### Exercise details:
Using the data beneath, show every line that includes the word "lime".

### Records shown:
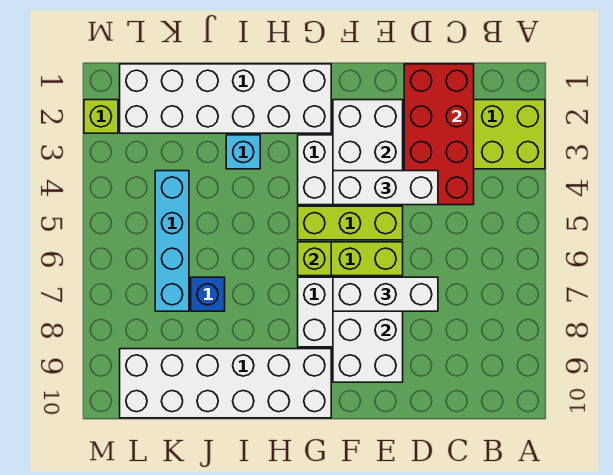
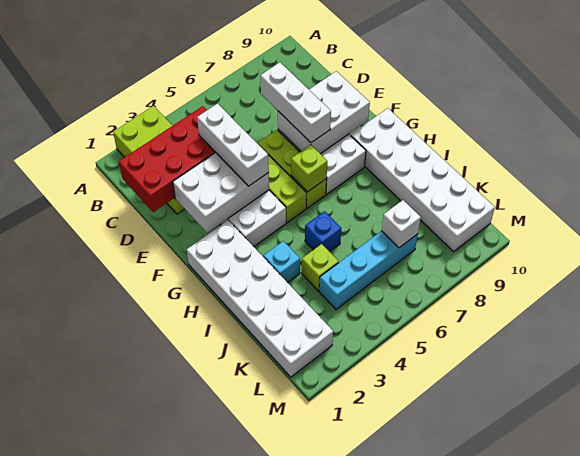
blue 1x1 brick [191,277,225,311] -> blue 1x1 brick moved to [305,211,341,252]
none -> white 1x1 brick [382,200,421,248]
lime 1x1 brick [84,100,118,133] -> lime 1x1 brick moved to [302,244,339,291]

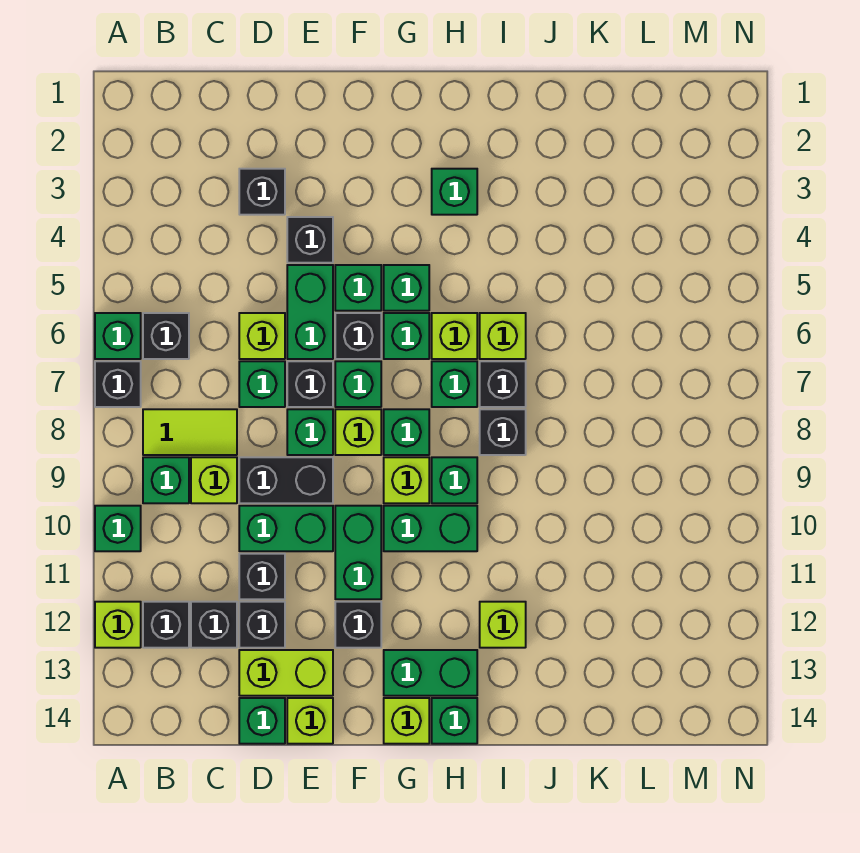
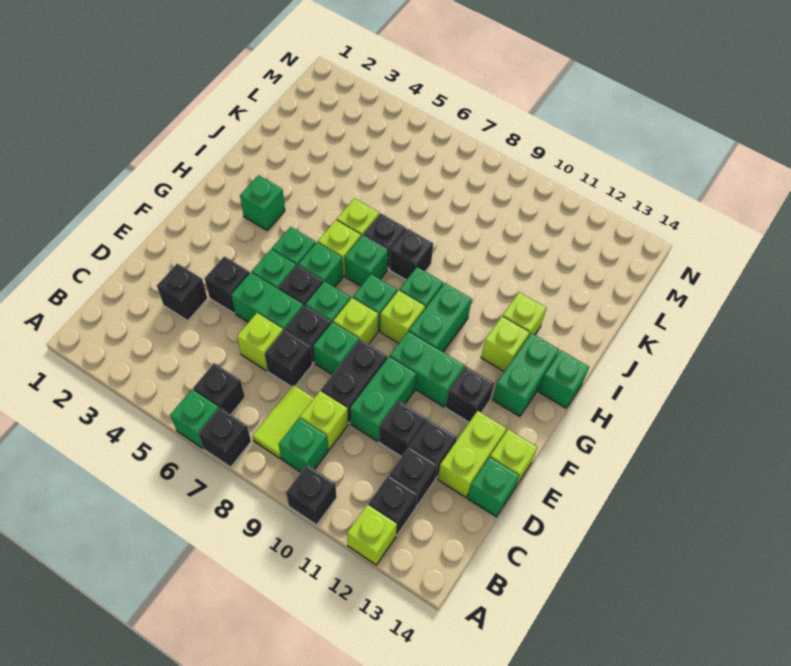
green 1x1 brick [95,506,141,551] -> black 1x1 brick [286,465,337,525]
green 1x1 brick [239,361,285,407] -> black 1x1 brick [265,330,313,387]
lime 1x1 brick [384,698,429,744] -> lime 1x1 brick moved to [481,316,529,371]

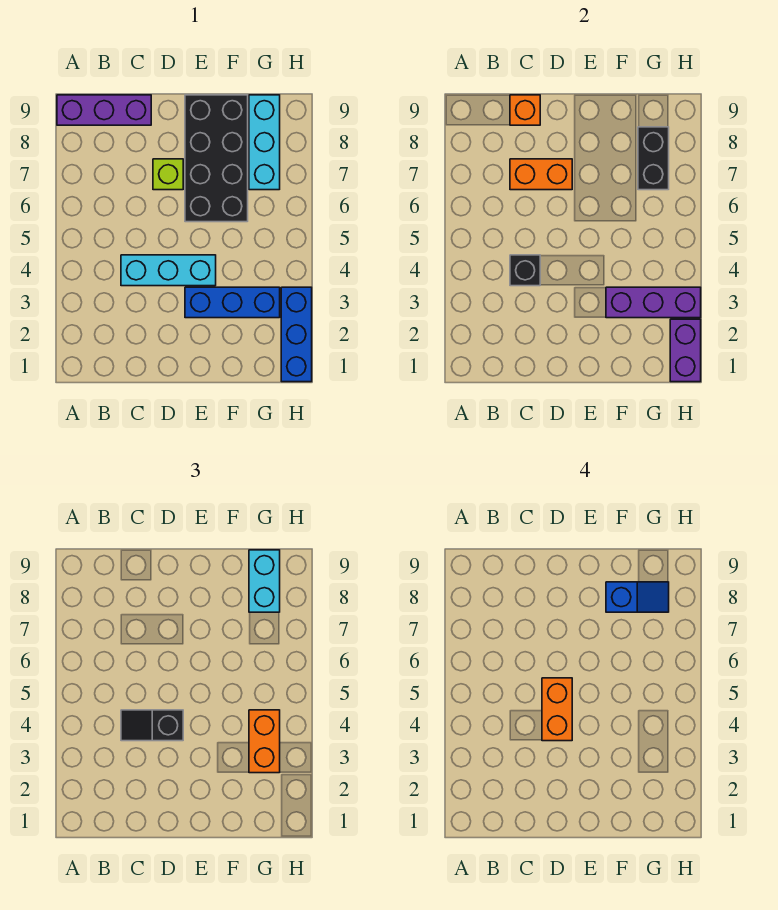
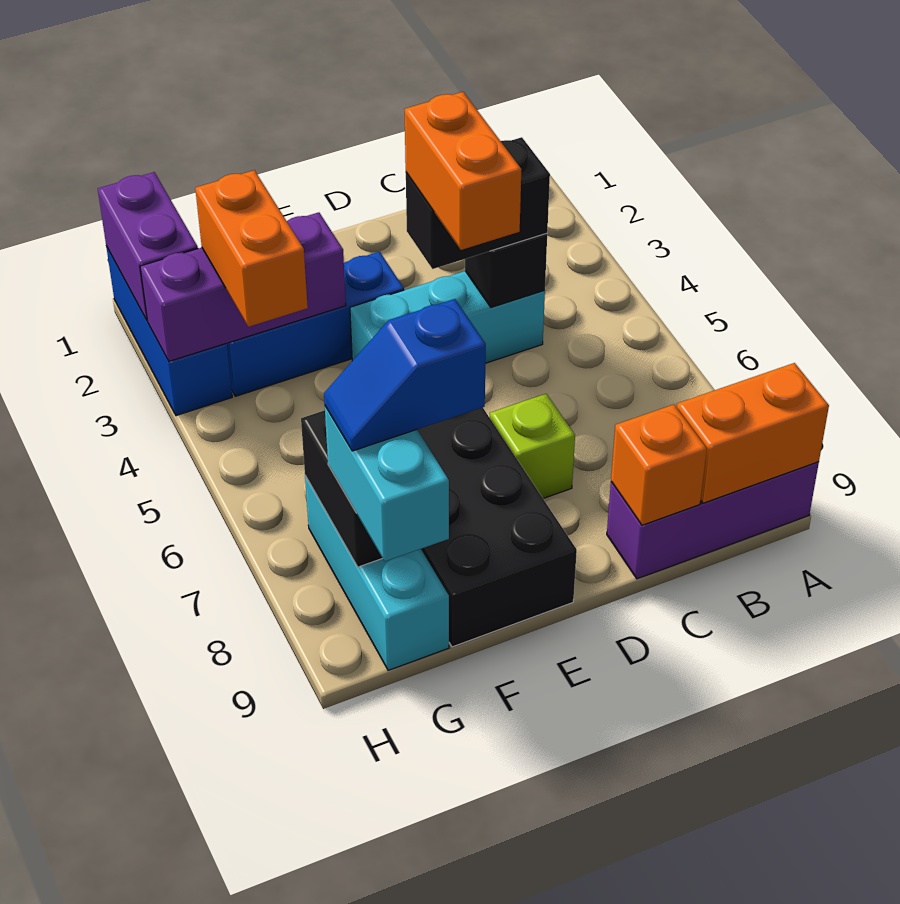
black 1x2 slope [121,710,183,741] -> black 1x2 brick [406,137,550,269]
orange 1x2 brick [510,159,572,190] -> orange 1x2 brick moved to [677,363,829,503]

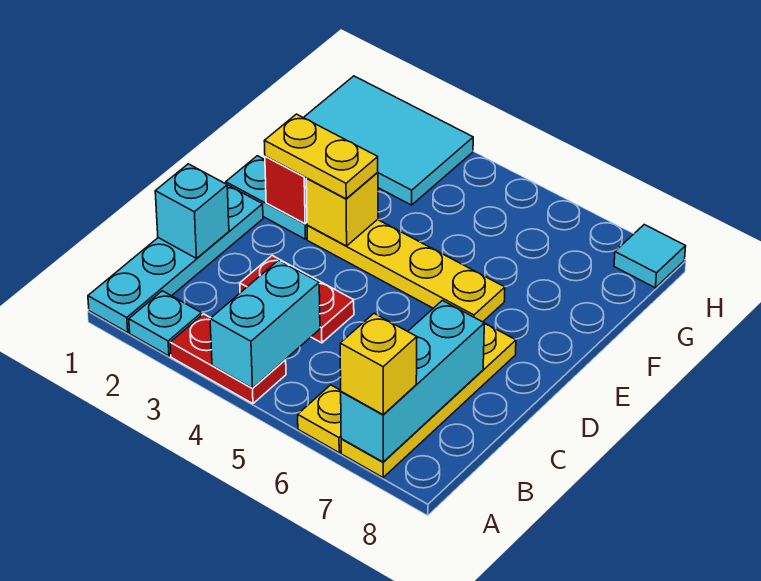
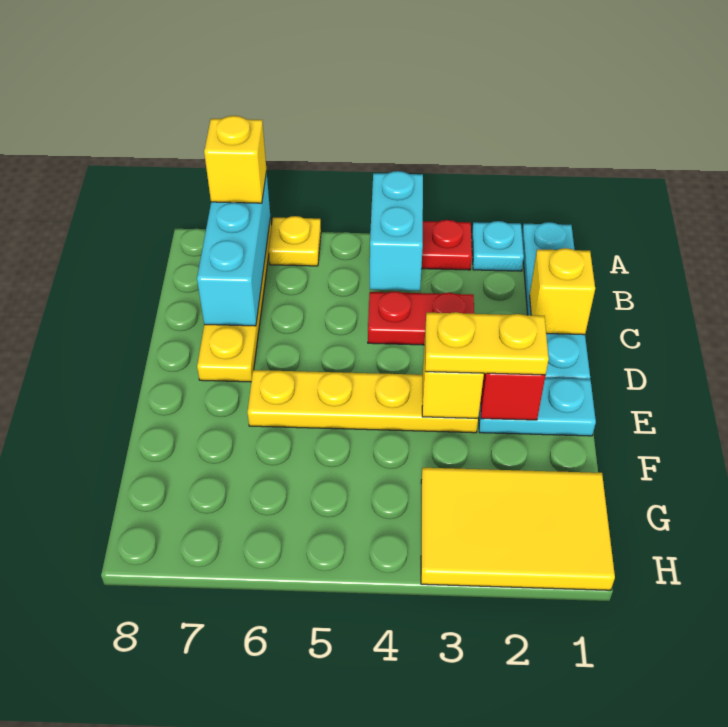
cyan 1x1 brick [155,164,229,258] -> yellow 1x1 brick [530,248,595,335]
cyan 2x3 tile [304,76,473,205] -> yellow 2x3 tile [421,468,615,590]
cyan 1x1 tile [614,225,686,288] -> none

### Output for this exercise:
lime 1x1 brick [84,100,118,133] -> lime 1x1 brick moved to [302,244,339,291]
lime 1x1 brick [384,698,429,744] -> lime 1x1 brick moved to [481,316,529,371]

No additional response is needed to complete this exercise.